(Building instance correspondences)
*** Begin section ***

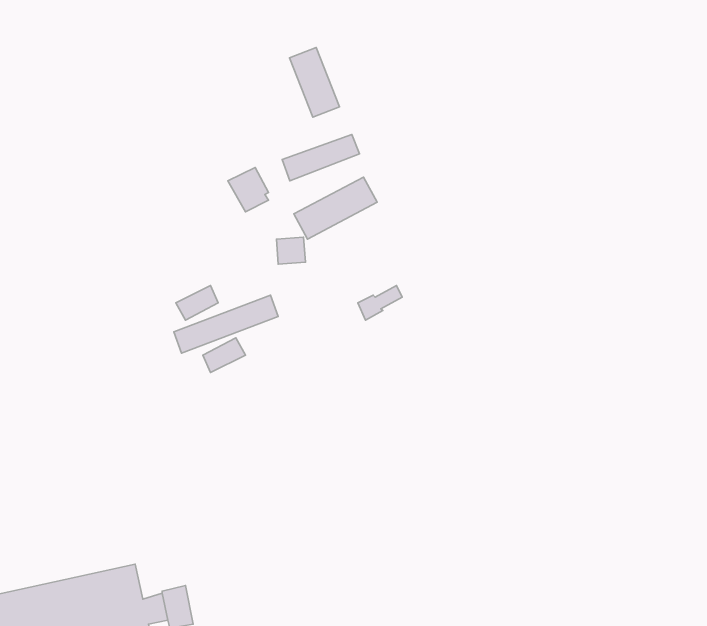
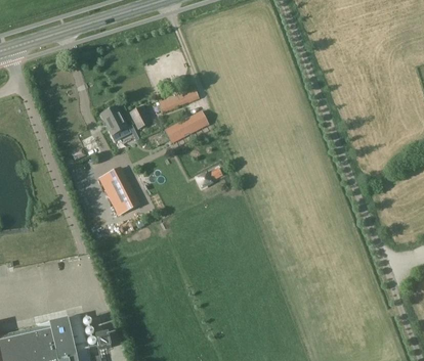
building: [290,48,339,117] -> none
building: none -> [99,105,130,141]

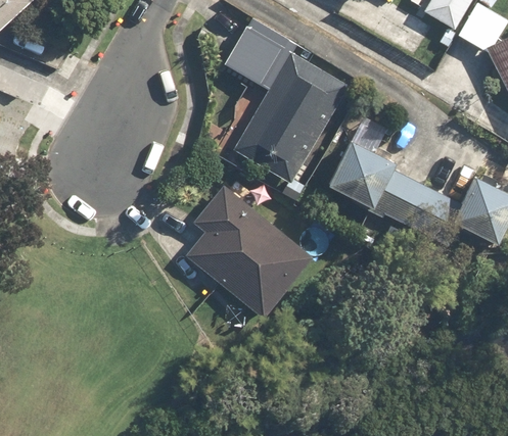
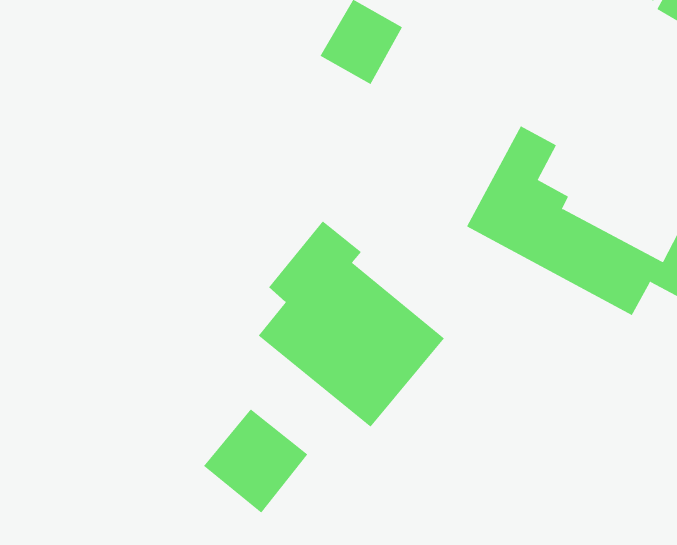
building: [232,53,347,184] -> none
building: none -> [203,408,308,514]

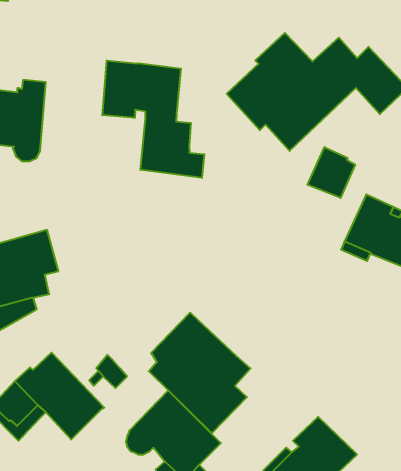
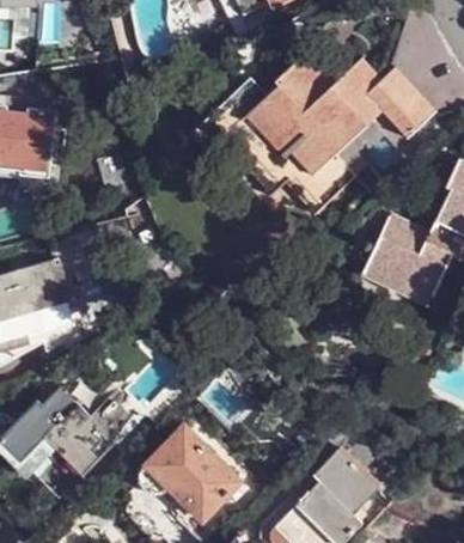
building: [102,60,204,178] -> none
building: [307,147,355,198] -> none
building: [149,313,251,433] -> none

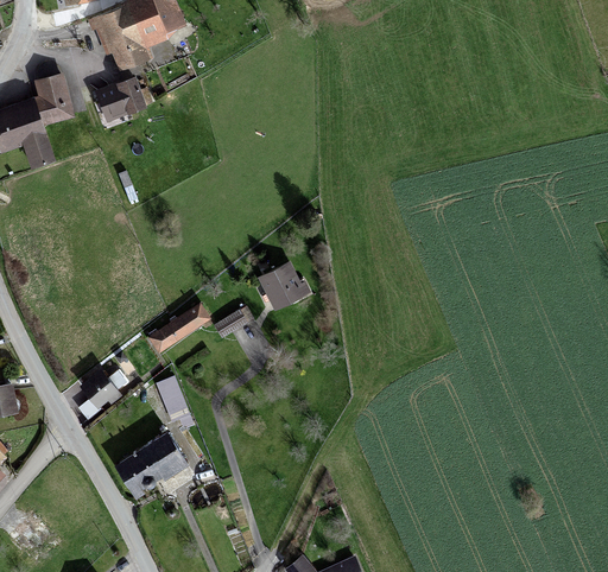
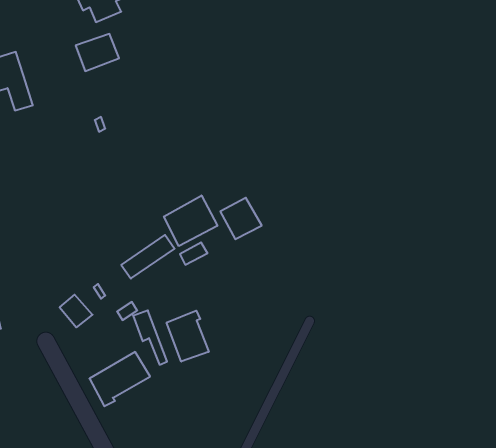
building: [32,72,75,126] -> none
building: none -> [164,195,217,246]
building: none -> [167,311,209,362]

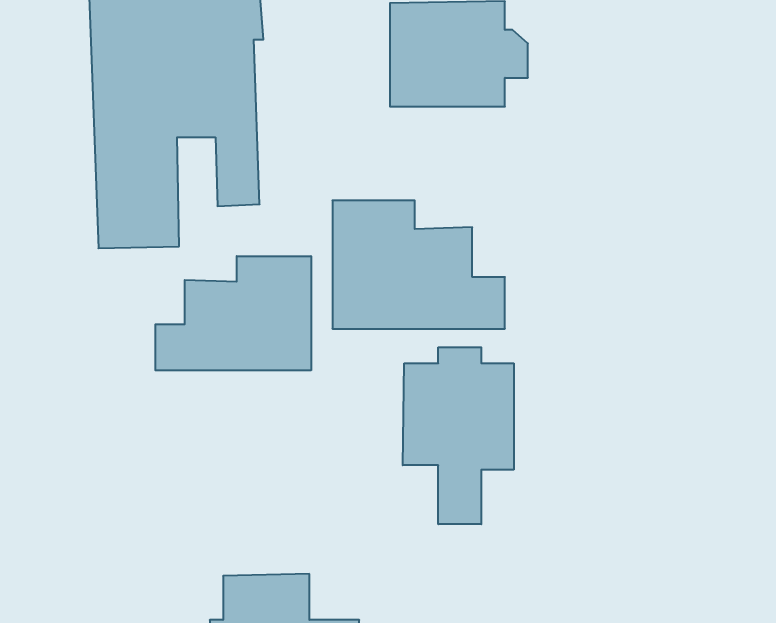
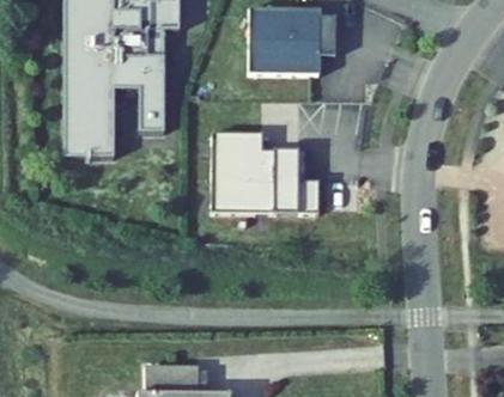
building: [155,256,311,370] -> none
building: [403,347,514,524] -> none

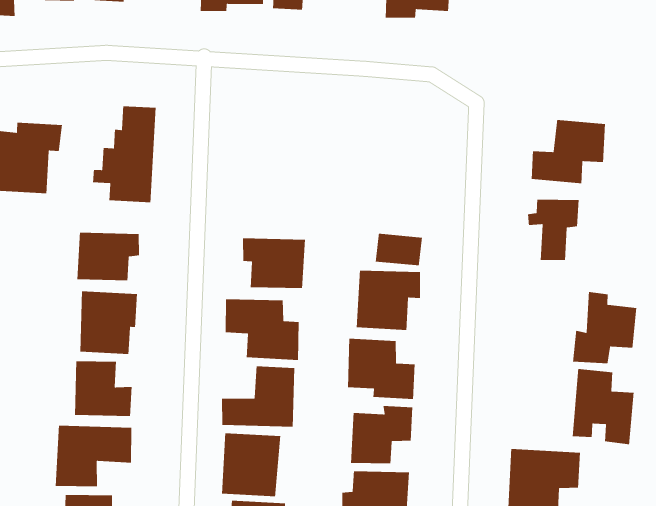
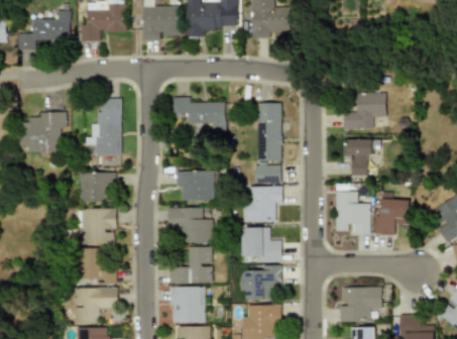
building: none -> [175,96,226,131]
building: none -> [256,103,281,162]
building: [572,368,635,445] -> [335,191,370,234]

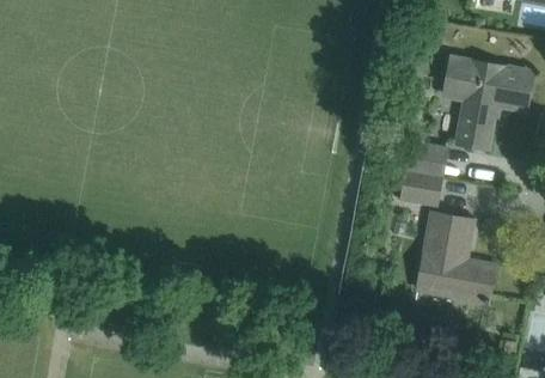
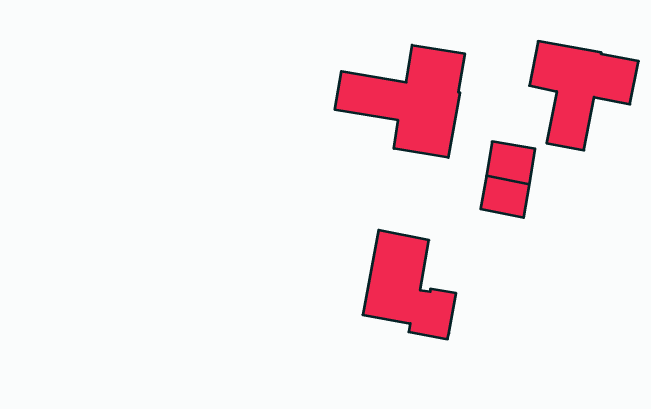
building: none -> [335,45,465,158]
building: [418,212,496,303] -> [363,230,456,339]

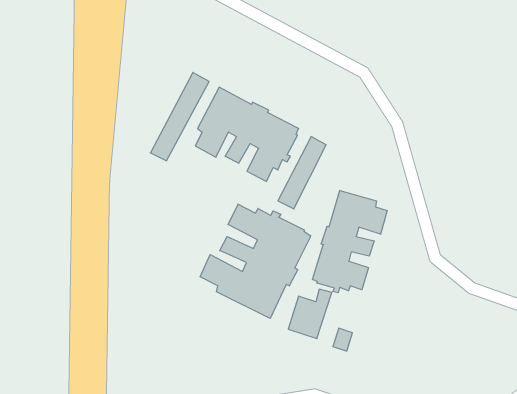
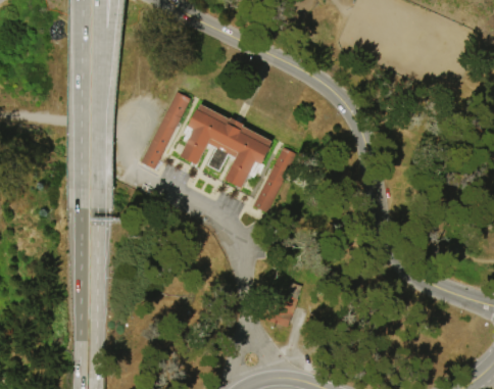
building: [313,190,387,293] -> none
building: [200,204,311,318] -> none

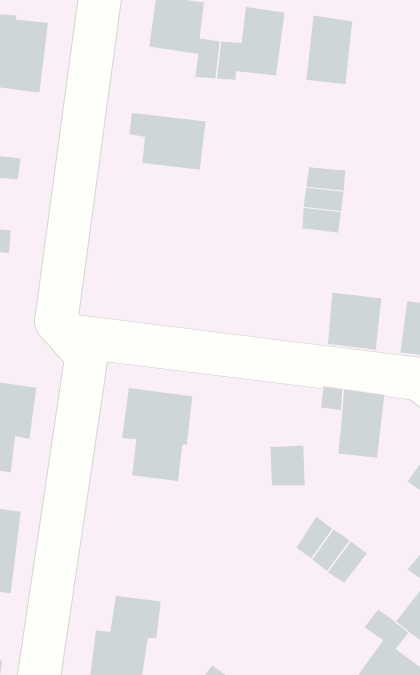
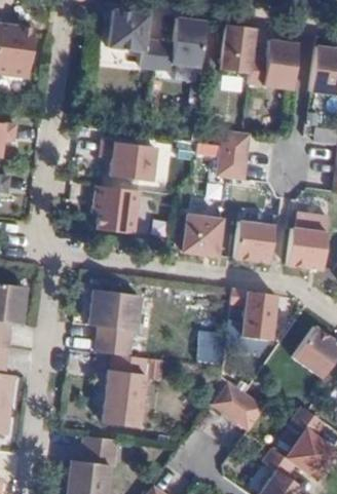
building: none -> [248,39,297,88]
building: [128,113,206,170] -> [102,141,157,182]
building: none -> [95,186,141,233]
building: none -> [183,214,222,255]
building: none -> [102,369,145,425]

*** End section ***

■ **WHAT THIS TASK INVOLVES**
An exact copy is needed of the lines running from the one with "building: [149,313,251,433] -> none" through the end of the data above, and of those lines only, without pictures.

■ **TASK ANSWER**
building: [149,313,251,433] -> none

building: [32,72,75,126] -> none
building: none -> [164,195,217,246]
building: none -> [167,311,209,362]

building: [155,256,311,370] -> none
building: [403,347,514,524] -> none

building: none -> [175,96,226,131]
building: none -> [256,103,281,162]
building: [572,368,635,445] -> [335,191,370,234]

building: none -> [335,45,465,158]
building: [418,212,496,303] -> [363,230,456,339]

building: [313,190,387,293] -> none
building: [200,204,311,318] -> none

building: none -> [248,39,297,88]
building: [128,113,206,170] -> [102,141,157,182]
building: none -> [95,186,141,233]
building: none -> [183,214,222,255]
building: none -> [102,369,145,425]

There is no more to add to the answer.